==== GIVEN INFORMATION ====
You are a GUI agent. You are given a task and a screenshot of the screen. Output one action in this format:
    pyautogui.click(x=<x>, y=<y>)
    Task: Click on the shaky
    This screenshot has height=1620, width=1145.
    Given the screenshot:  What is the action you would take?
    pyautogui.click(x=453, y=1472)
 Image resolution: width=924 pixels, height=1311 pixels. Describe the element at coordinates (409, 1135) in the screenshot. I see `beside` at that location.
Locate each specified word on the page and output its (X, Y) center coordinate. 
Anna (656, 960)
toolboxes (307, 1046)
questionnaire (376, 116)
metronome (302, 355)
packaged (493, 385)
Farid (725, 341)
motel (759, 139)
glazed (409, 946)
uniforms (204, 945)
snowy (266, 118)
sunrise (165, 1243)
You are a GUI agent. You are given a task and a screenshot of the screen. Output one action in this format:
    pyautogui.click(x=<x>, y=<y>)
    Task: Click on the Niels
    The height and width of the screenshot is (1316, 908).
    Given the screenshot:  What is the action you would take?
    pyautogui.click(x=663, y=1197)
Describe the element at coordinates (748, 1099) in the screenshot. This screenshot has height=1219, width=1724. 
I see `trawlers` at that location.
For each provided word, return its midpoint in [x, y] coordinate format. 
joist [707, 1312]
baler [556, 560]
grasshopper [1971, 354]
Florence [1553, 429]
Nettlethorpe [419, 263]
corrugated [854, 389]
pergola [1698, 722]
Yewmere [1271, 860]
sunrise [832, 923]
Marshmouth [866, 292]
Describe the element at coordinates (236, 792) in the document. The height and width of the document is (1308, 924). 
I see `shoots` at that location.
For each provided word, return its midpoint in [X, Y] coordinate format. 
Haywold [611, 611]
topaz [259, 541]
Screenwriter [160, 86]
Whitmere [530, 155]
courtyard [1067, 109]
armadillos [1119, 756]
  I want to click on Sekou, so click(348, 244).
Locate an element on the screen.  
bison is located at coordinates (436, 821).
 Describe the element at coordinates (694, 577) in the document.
====
EXERCISE DETAILS:
Reproduce the lines of the records verbatim, starting at the line containing "baler [556, 560]" and ending at the line containing "courtyard [1067, 109]", both included.

SOLUTION BELOW:
baler [556, 560]
grasshopper [1971, 354]
Florence [1553, 429]
Nettlethorpe [419, 263]
corrugated [854, 389]
pergola [1698, 722]
Yewmere [1271, 860]
sunrise [832, 923]
Marshmouth [866, 292]
Describe the element at coordinates (236, 792) in the document. The height and width of the document is (1308, 924). 
I see `shoots` at that location.
For each provided word, return its midpoint in [X, Y] coordinate format. 
Haywold [611, 611]
topaz [259, 541]
Screenwriter [160, 86]
Whitmere [530, 155]
courtyard [1067, 109]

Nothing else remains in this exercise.